Assignment:
Your output should be an exact copy of the records, with no pictures in it.

Records to use:
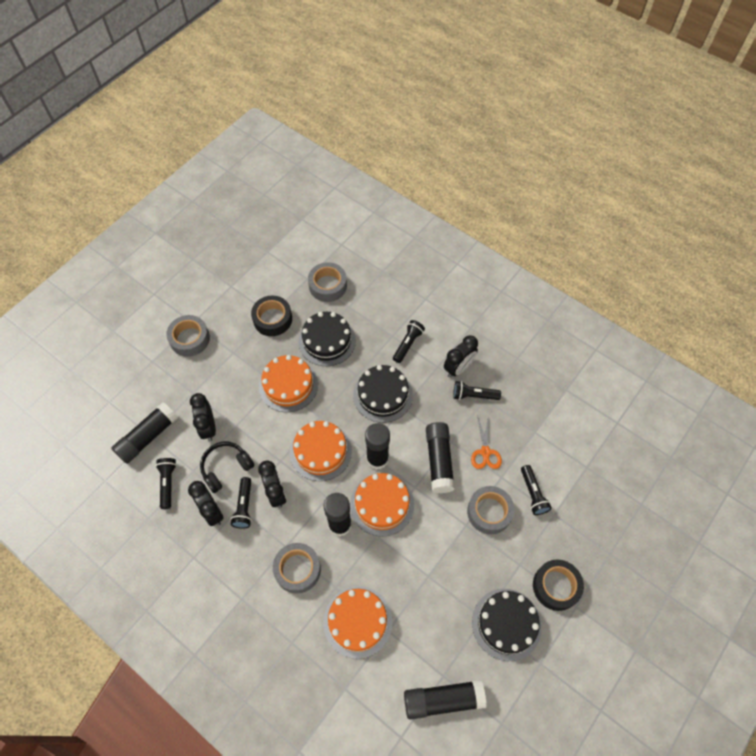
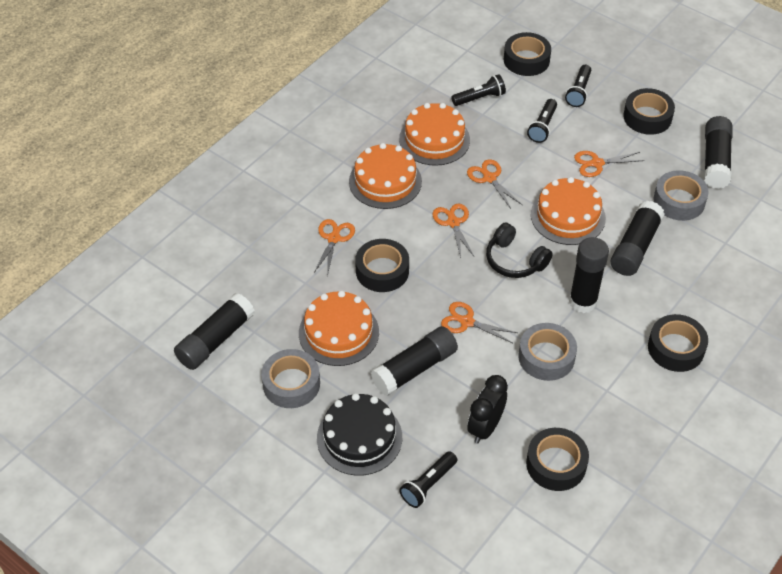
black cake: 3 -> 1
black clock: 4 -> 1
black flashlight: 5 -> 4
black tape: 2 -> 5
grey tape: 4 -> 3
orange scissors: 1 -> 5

Problem solution:
black cake: 3 -> 1
black clock: 4 -> 1
black flashlight: 5 -> 4
black tape: 2 -> 5
grey tape: 4 -> 3
orange scissors: 1 -> 5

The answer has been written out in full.